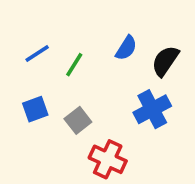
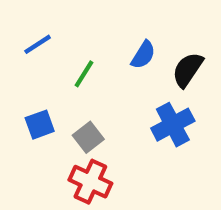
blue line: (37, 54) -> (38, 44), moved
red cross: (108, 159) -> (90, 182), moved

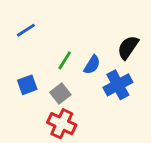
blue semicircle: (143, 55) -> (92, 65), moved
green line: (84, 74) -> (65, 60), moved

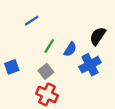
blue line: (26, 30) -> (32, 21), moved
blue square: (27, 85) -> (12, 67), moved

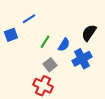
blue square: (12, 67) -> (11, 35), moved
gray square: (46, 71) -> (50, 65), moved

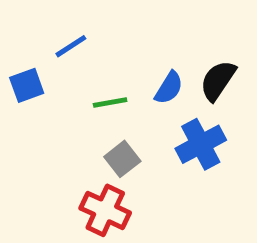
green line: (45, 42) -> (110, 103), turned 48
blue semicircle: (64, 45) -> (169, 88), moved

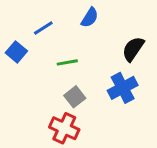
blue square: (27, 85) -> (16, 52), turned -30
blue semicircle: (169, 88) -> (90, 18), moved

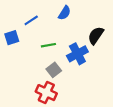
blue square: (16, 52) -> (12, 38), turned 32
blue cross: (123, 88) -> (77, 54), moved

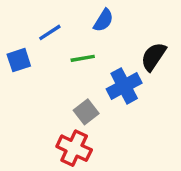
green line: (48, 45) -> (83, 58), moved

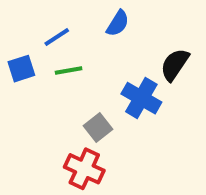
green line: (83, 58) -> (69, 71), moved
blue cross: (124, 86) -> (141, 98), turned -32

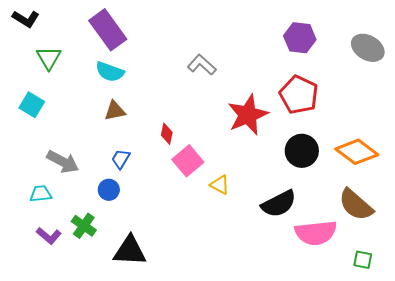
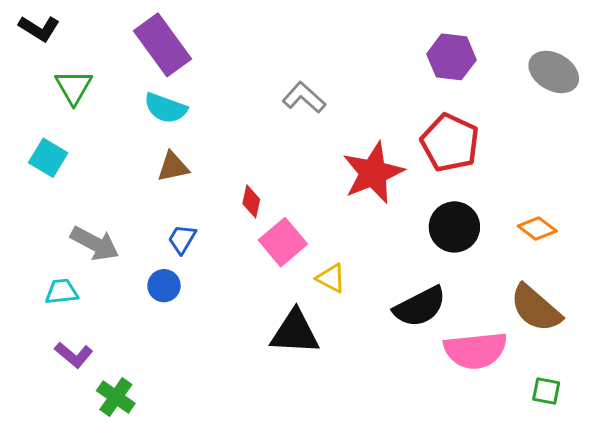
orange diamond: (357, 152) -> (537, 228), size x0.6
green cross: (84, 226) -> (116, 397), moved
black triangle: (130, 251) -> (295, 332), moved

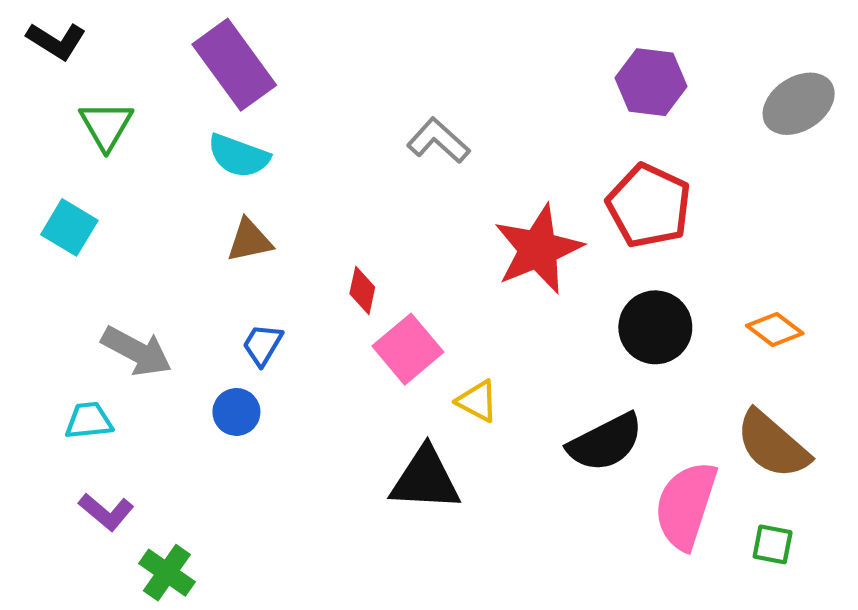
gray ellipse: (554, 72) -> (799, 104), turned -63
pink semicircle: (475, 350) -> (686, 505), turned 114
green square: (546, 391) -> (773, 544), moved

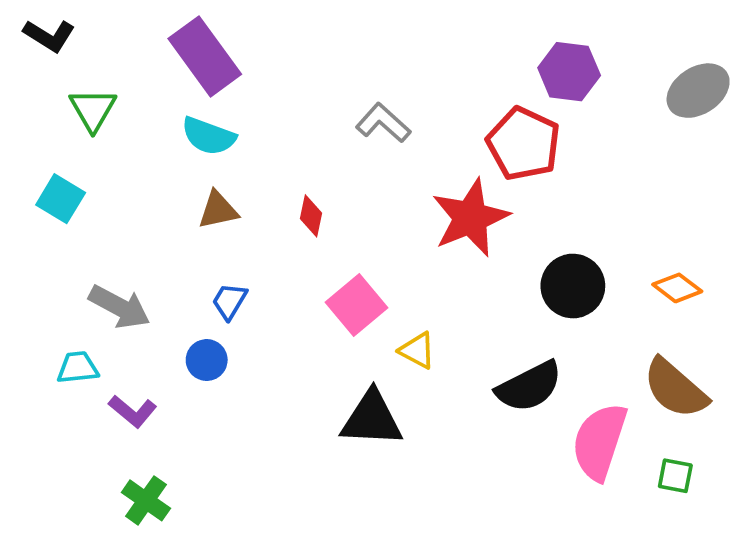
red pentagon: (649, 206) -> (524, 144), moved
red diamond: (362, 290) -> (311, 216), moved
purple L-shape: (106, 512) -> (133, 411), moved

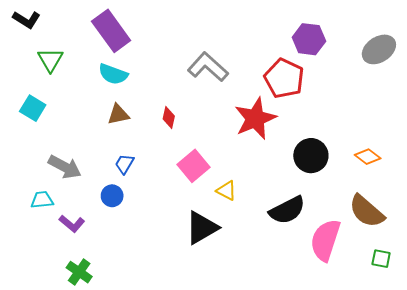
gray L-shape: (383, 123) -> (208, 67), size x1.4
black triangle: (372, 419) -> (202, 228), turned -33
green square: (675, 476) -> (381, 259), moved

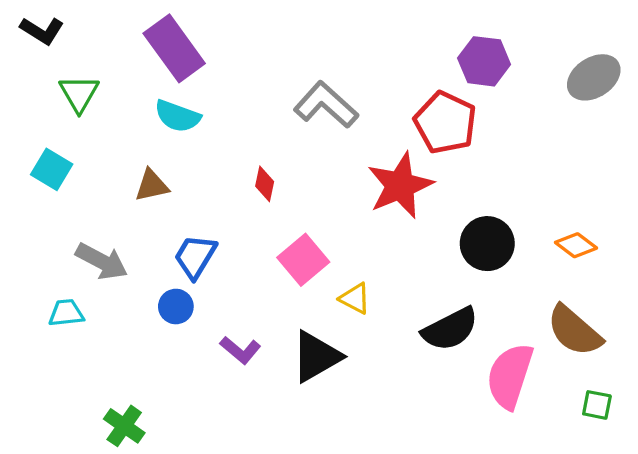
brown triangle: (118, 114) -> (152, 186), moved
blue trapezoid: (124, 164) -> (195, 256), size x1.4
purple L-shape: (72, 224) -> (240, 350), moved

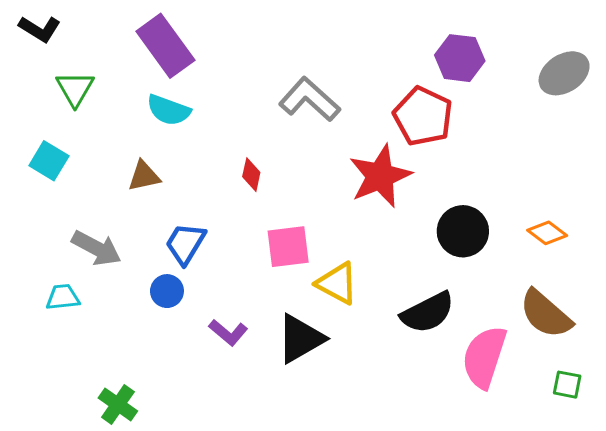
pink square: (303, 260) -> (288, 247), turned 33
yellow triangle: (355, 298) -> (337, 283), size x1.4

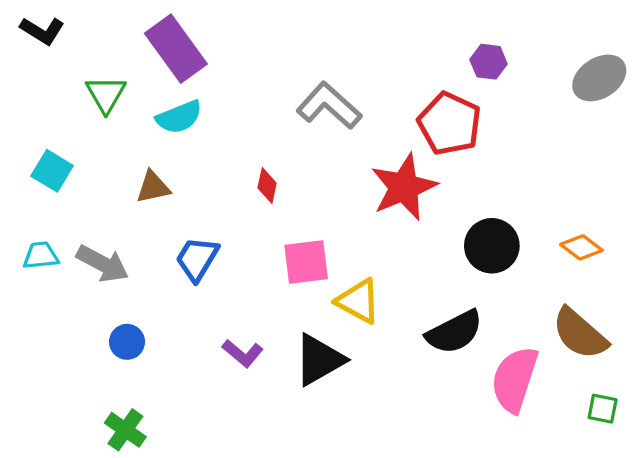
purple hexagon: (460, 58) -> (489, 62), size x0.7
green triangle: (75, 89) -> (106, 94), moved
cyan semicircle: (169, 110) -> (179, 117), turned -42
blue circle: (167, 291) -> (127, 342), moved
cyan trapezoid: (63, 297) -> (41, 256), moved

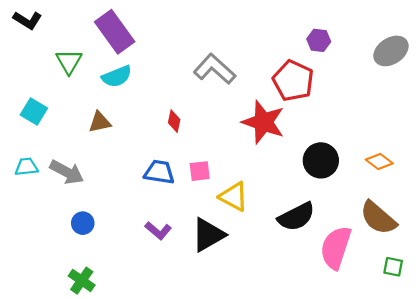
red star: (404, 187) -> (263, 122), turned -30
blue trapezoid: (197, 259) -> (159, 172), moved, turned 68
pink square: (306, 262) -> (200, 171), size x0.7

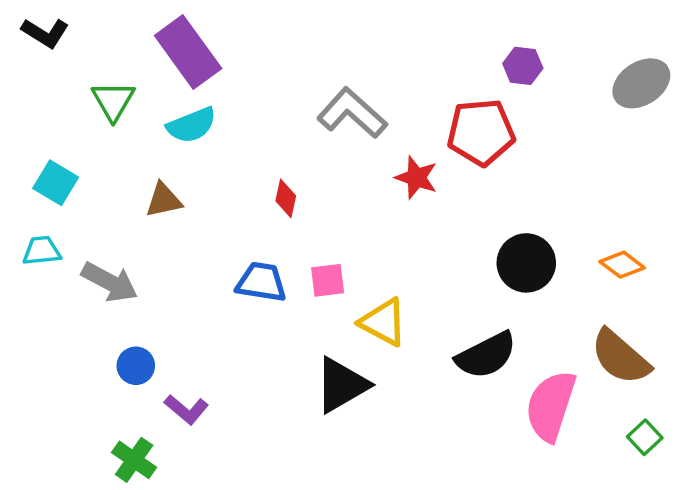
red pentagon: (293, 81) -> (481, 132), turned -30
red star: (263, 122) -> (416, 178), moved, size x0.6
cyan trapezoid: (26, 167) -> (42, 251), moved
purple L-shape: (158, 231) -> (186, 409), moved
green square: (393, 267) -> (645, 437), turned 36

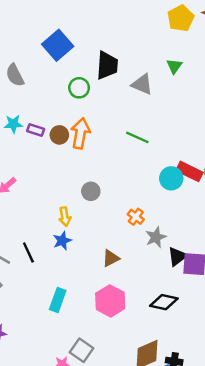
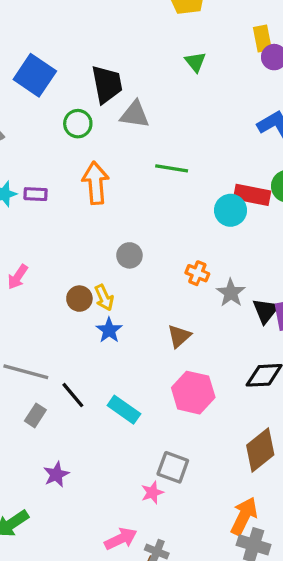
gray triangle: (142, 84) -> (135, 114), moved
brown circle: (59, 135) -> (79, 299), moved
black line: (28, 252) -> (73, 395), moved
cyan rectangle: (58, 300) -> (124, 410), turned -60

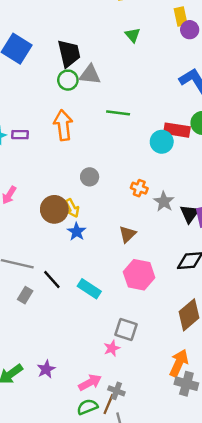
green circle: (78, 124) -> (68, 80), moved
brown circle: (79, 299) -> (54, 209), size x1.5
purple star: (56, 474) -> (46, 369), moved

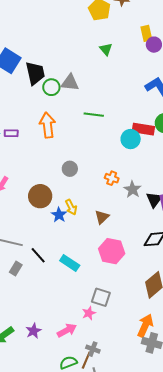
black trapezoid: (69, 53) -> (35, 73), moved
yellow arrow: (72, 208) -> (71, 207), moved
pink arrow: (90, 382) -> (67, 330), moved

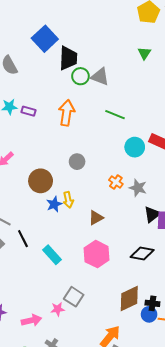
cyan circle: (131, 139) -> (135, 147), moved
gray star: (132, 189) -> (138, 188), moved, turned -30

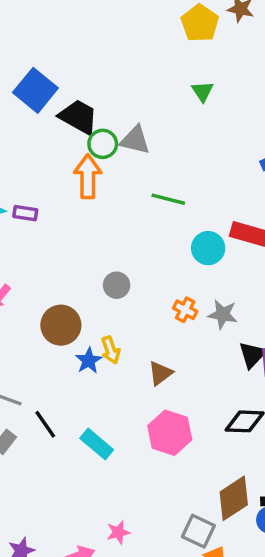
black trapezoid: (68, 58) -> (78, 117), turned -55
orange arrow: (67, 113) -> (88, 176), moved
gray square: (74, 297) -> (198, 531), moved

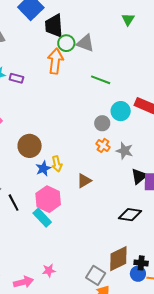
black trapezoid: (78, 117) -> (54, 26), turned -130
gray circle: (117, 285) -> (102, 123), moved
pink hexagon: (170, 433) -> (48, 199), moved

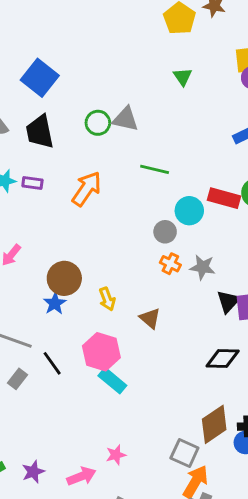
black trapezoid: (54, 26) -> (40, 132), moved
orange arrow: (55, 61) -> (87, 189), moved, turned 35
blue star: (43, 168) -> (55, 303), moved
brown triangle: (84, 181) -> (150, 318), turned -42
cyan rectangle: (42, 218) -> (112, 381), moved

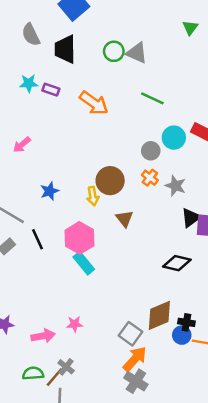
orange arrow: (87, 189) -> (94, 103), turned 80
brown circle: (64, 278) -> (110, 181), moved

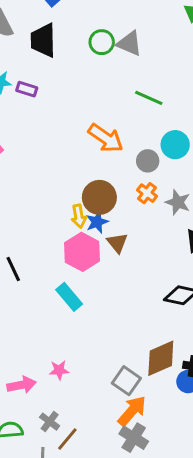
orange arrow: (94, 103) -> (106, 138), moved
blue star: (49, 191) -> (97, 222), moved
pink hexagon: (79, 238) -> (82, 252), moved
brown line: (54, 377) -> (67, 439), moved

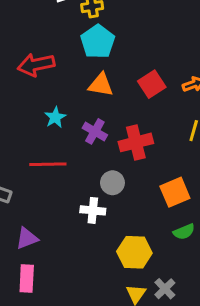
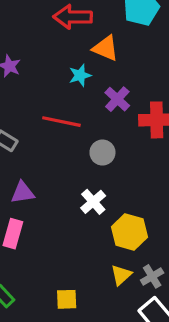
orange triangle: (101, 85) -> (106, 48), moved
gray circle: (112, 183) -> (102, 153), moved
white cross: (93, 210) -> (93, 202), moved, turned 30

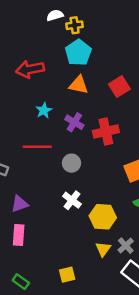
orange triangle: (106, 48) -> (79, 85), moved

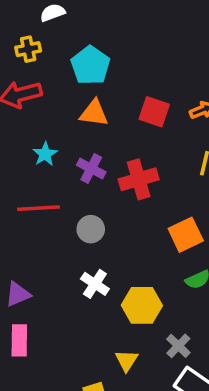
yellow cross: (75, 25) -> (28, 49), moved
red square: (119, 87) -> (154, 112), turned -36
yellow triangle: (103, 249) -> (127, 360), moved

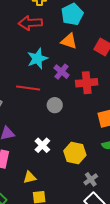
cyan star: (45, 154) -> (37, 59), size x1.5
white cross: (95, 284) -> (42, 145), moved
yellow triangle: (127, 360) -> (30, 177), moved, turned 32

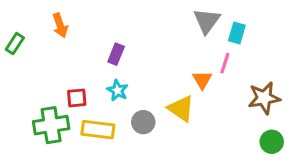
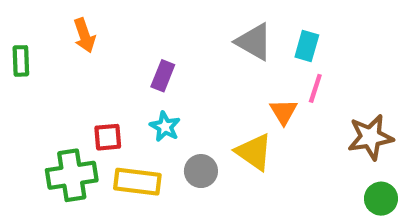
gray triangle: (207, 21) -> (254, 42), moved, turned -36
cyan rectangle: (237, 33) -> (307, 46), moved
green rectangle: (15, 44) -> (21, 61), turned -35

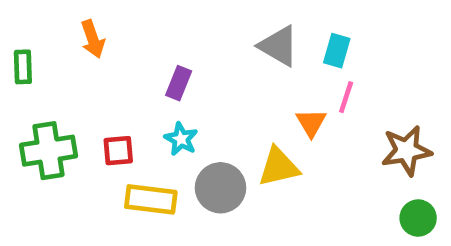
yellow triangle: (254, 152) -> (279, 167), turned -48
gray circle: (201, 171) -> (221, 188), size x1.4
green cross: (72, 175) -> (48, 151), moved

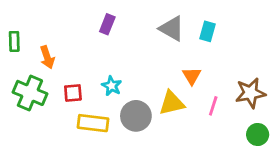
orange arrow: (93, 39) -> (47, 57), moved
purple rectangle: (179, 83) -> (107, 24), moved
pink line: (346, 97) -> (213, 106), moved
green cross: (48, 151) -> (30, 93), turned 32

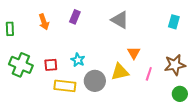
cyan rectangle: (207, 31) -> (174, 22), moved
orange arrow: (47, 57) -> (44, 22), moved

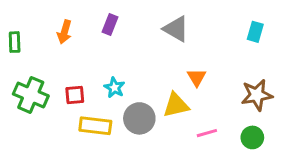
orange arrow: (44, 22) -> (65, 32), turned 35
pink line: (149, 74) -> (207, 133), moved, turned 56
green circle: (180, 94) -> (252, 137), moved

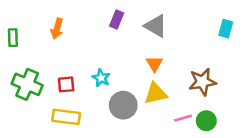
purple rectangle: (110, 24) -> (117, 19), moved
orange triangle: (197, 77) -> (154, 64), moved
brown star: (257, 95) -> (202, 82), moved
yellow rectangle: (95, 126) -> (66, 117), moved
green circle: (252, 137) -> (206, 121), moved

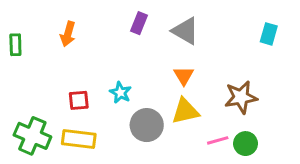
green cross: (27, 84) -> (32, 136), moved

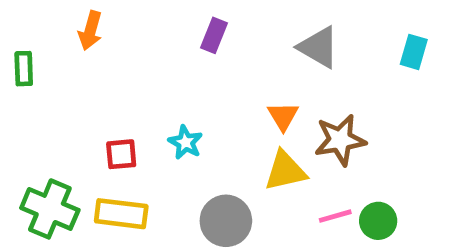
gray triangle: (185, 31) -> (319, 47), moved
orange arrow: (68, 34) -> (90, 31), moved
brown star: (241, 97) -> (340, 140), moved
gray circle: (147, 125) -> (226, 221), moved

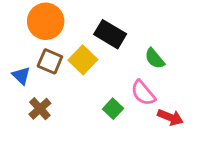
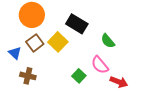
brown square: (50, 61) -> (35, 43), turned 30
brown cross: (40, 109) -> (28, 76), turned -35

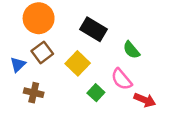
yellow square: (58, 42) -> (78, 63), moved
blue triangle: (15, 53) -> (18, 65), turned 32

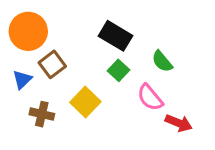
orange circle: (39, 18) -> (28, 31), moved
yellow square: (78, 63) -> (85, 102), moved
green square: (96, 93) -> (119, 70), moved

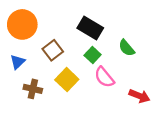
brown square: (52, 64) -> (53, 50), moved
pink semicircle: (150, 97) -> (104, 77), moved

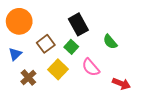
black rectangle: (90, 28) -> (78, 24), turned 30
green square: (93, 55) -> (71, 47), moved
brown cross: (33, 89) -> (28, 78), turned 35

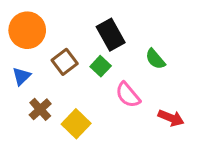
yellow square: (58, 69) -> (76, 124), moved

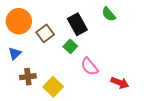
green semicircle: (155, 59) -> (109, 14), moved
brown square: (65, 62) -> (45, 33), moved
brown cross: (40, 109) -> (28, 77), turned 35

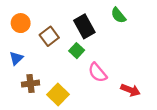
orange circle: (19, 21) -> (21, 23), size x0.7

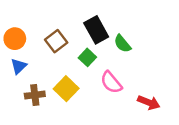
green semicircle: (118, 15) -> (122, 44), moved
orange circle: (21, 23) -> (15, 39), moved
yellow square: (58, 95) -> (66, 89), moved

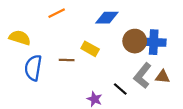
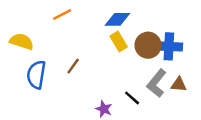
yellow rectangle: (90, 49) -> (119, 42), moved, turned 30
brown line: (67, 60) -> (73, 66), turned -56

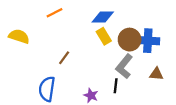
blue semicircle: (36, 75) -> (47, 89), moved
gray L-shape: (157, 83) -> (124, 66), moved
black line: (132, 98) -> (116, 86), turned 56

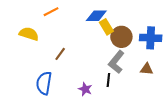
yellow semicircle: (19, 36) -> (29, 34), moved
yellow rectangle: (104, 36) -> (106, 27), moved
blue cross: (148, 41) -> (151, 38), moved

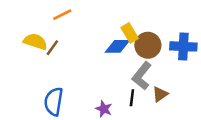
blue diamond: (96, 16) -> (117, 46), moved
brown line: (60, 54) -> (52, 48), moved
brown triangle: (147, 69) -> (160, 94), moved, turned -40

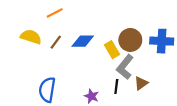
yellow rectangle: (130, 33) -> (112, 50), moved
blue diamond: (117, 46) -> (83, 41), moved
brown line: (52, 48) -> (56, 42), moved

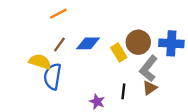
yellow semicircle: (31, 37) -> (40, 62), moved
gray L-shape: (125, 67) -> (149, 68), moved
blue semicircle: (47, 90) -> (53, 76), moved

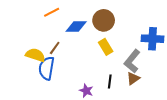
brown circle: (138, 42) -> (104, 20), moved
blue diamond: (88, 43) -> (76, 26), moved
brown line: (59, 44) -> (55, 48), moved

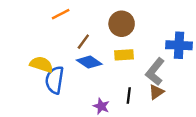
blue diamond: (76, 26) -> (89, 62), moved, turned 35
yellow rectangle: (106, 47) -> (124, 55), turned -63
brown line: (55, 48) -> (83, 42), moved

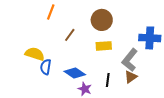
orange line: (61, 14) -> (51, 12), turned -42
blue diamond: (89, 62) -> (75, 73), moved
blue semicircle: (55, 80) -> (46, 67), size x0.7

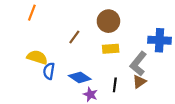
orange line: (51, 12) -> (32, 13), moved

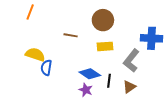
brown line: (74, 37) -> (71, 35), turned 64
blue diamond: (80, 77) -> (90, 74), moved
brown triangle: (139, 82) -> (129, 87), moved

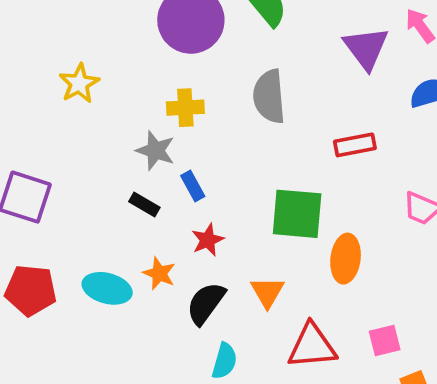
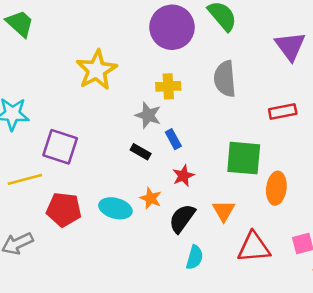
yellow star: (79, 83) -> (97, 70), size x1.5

**WHAT YOU ARE ASKED TO DO**
From the records above, pick out and copy each line holding the word "cyan".

**ANSWER BOX**
cyan semicircle: (169, 110) -> (179, 117), turned -42
cyan trapezoid: (63, 297) -> (41, 256), moved
cyan trapezoid: (26, 167) -> (42, 251), moved
cyan rectangle: (58, 300) -> (124, 410), turned -60
cyan circle: (131, 139) -> (135, 147), moved
cyan rectangle: (42, 218) -> (112, 381), moved
cyan star: (45, 154) -> (37, 59), size x1.5
cyan rectangle: (237, 33) -> (307, 46), moved
cyan rectangle: (207, 31) -> (174, 22), moved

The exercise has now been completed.